## Problem statement
Set down the lines below exactly as they stand, please. Go from the first through the one containing "pink brick H5:H7".

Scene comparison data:
-----
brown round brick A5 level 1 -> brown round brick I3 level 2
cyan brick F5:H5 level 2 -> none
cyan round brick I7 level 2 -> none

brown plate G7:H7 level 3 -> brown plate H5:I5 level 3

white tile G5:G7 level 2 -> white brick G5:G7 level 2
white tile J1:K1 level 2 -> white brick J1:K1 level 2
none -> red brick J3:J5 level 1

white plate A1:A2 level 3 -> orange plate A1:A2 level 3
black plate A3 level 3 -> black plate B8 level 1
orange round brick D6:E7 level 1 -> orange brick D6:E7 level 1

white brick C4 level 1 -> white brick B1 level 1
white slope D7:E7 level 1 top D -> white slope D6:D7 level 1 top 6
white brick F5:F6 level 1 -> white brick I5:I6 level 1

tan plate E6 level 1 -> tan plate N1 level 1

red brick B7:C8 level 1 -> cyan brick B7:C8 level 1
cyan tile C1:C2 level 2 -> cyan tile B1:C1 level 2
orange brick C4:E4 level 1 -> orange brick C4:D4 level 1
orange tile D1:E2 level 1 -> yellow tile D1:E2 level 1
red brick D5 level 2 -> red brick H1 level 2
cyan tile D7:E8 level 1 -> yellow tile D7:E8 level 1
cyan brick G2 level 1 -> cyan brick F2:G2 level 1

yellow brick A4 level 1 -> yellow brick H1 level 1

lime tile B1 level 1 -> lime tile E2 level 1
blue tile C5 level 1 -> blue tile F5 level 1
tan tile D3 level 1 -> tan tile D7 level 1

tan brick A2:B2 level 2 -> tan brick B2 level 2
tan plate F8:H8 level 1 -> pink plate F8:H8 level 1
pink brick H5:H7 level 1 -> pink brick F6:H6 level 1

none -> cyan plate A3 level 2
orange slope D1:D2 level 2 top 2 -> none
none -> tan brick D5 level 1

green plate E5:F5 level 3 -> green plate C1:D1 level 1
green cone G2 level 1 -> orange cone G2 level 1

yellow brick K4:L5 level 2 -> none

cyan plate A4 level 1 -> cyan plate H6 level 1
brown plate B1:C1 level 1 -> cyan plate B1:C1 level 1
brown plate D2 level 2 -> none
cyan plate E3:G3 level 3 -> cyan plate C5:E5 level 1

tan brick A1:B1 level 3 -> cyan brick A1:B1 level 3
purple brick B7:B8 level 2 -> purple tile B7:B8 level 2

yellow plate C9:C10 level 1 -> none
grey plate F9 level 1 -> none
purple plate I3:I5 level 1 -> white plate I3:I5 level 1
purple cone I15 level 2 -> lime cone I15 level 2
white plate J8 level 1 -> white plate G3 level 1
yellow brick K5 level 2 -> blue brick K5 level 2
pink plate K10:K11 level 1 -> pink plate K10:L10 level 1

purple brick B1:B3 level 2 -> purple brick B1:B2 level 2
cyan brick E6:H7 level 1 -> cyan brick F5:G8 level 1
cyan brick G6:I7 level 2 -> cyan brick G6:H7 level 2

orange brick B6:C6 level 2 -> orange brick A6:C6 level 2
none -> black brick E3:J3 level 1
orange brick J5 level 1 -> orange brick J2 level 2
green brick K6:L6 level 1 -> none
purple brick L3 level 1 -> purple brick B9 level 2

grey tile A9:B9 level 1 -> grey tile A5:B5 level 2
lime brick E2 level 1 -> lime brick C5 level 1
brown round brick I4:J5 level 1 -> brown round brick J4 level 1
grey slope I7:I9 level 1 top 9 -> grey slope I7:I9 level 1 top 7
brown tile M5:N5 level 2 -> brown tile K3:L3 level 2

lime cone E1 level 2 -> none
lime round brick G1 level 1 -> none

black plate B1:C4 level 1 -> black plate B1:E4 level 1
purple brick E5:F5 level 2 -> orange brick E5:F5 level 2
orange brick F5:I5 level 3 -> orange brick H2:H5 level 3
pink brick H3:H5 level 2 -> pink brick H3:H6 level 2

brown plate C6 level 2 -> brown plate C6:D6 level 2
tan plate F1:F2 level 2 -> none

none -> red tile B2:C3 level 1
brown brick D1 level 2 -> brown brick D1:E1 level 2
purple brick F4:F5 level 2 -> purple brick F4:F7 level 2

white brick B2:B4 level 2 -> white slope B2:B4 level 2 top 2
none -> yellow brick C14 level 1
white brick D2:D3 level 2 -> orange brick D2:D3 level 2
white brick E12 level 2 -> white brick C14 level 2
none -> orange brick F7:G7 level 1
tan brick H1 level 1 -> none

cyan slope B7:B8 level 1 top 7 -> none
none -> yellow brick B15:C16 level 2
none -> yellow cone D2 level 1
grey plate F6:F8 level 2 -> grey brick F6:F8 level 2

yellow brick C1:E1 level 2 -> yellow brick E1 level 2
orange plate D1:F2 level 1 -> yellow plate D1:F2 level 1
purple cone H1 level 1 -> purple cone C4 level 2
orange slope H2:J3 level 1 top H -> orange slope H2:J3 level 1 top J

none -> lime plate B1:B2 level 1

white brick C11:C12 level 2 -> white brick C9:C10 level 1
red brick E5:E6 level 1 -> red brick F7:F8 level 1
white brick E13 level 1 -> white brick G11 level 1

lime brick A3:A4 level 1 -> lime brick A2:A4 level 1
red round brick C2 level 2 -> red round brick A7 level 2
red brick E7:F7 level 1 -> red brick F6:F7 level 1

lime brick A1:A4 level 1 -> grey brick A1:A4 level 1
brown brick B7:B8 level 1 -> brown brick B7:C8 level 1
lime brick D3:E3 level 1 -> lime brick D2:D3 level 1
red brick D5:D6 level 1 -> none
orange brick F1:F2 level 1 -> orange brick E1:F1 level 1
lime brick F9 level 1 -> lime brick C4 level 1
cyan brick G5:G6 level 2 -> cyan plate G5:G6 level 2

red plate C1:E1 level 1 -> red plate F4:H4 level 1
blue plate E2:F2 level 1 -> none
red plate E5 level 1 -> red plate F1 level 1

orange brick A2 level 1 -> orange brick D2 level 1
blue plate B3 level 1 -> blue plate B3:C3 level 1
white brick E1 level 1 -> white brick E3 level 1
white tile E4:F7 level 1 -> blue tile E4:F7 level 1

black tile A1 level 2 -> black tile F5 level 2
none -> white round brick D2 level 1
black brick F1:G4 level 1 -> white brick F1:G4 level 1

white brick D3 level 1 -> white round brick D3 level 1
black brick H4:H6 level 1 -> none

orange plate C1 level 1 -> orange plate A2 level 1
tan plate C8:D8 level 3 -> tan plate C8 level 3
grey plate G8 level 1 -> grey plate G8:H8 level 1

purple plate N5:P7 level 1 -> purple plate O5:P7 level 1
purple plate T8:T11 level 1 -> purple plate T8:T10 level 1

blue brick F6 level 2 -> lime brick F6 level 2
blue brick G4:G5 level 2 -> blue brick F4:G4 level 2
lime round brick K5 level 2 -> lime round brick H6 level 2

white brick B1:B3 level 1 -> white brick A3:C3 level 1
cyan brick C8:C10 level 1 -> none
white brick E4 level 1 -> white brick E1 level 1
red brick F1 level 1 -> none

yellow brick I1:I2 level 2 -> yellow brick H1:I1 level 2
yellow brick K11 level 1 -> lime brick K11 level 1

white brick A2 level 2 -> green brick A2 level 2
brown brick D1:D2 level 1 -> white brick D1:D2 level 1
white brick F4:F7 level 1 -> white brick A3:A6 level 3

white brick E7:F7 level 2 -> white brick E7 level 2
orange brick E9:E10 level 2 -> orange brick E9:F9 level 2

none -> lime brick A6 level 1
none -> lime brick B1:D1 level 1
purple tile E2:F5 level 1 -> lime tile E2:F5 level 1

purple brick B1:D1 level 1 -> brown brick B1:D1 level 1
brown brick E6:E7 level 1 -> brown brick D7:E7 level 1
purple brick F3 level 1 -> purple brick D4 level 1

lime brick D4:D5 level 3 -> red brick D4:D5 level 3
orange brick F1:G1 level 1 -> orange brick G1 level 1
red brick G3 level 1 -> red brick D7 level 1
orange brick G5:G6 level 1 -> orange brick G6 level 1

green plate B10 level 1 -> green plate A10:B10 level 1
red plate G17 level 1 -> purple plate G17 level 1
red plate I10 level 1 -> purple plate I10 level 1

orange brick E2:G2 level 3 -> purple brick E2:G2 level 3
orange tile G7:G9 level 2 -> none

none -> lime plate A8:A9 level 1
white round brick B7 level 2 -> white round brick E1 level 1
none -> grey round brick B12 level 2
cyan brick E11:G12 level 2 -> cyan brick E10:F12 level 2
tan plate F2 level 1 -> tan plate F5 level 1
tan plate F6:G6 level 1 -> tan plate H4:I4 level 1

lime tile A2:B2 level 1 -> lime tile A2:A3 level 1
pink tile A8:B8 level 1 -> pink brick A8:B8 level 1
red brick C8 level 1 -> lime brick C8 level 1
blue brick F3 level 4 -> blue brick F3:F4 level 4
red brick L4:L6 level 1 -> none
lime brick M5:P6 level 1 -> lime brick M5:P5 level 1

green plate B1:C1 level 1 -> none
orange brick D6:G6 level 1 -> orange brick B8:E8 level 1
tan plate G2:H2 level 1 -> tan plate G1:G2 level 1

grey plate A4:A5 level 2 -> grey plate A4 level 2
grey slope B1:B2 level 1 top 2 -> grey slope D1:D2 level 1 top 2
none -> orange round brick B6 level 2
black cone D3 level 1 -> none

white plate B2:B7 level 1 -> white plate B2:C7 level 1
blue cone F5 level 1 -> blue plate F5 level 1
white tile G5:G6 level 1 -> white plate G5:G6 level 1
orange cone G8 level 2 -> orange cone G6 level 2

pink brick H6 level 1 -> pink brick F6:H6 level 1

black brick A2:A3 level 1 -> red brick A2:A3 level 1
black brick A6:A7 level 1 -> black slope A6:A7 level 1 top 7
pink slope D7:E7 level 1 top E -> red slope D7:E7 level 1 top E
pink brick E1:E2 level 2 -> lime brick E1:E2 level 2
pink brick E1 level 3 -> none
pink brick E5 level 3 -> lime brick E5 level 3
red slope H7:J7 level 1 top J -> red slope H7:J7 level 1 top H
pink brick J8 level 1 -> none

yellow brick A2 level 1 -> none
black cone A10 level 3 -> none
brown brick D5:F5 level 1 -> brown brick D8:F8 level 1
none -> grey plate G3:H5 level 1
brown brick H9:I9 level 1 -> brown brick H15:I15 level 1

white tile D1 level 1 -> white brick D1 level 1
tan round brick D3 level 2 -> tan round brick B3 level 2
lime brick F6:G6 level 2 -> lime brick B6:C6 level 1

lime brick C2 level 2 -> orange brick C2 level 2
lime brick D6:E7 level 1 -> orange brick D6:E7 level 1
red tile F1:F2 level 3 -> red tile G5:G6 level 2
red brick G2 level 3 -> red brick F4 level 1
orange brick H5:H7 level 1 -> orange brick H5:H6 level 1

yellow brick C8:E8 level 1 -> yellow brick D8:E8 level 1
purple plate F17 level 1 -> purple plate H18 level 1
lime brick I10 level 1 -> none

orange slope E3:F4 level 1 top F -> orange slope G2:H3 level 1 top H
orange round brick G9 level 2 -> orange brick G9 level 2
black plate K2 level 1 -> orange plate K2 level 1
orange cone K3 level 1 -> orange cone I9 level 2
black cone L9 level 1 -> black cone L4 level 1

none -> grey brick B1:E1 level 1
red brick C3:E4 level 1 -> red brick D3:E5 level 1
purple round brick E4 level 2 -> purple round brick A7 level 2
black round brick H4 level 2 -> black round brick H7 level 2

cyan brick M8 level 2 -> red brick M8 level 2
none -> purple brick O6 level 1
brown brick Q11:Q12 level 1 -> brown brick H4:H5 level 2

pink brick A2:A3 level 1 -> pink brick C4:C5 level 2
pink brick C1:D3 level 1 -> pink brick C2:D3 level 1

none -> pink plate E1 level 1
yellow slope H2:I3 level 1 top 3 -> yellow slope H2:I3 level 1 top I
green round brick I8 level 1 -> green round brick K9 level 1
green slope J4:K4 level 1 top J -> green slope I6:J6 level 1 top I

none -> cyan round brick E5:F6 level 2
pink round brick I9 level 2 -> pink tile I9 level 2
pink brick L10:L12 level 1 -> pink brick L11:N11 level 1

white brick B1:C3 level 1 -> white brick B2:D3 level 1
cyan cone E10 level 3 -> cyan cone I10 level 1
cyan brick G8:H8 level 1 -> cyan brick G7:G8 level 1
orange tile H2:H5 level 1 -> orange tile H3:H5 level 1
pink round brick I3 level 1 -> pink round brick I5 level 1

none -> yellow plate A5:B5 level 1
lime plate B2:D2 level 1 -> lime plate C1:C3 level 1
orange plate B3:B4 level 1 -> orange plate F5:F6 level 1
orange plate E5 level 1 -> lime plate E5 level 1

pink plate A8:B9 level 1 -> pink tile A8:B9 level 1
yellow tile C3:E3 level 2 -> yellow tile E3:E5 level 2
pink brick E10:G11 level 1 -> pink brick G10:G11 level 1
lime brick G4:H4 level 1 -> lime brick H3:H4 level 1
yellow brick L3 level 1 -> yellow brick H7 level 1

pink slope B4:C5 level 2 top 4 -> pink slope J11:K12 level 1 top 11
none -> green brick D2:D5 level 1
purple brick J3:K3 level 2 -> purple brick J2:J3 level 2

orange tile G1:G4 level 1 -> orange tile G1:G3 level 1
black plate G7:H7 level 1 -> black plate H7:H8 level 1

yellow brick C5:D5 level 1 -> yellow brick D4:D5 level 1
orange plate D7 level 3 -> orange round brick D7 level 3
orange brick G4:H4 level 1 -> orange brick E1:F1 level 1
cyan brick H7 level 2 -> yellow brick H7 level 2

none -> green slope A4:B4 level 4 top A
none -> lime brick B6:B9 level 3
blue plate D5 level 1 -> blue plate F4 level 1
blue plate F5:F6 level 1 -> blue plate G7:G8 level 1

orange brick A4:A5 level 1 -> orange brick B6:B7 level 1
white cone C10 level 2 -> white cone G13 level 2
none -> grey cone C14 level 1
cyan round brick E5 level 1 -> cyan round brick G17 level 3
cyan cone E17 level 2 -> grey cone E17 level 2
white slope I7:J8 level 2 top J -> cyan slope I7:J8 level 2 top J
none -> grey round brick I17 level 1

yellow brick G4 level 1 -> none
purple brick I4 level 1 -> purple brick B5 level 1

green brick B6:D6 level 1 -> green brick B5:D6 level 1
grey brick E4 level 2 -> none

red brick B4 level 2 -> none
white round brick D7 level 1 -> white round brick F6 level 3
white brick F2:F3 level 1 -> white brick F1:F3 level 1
-----
## Exercise solution
brown round brick A5 level 1 -> brown round brick I3 level 2
cyan brick F5:H5 level 2 -> none
cyan round brick I7 level 2 -> none

brown plate G7:H7 level 3 -> brown plate H5:I5 level 3

white tile G5:G7 level 2 -> white brick G5:G7 level 2
white tile J1:K1 level 2 -> white brick J1:K1 level 2
none -> red brick J3:J5 level 1

white plate A1:A2 level 3 -> orange plate A1:A2 level 3
black plate A3 level 3 -> black plate B8 level 1
orange round brick D6:E7 level 1 -> orange brick D6:E7 level 1

white brick C4 level 1 -> white brick B1 level 1
white slope D7:E7 level 1 top D -> white slope D6:D7 level 1 top 6
white brick F5:F6 level 1 -> white brick I5:I6 level 1

tan plate E6 level 1 -> tan plate N1 level 1

red brick B7:C8 level 1 -> cyan brick B7:C8 level 1
cyan tile C1:C2 level 2 -> cyan tile B1:C1 level 2
orange brick C4:E4 level 1 -> orange brick C4:D4 level 1
orange tile D1:E2 level 1 -> yellow tile D1:E2 level 1
red brick D5 level 2 -> red brick H1 level 2
cyan tile D7:E8 level 1 -> yellow tile D7:E8 level 1
cyan brick G2 level 1 -> cyan brick F2:G2 level 1

yellow brick A4 level 1 -> yellow brick H1 level 1

lime tile B1 level 1 -> lime tile E2 level 1
blue tile C5 level 1 -> blue tile F5 level 1
tan tile D3 level 1 -> tan tile D7 level 1

tan brick A2:B2 level 2 -> tan brick B2 level 2
tan plate F8:H8 level 1 -> pink plate F8:H8 level 1
pink brick H5:H7 level 1 -> pink brick F6:H6 level 1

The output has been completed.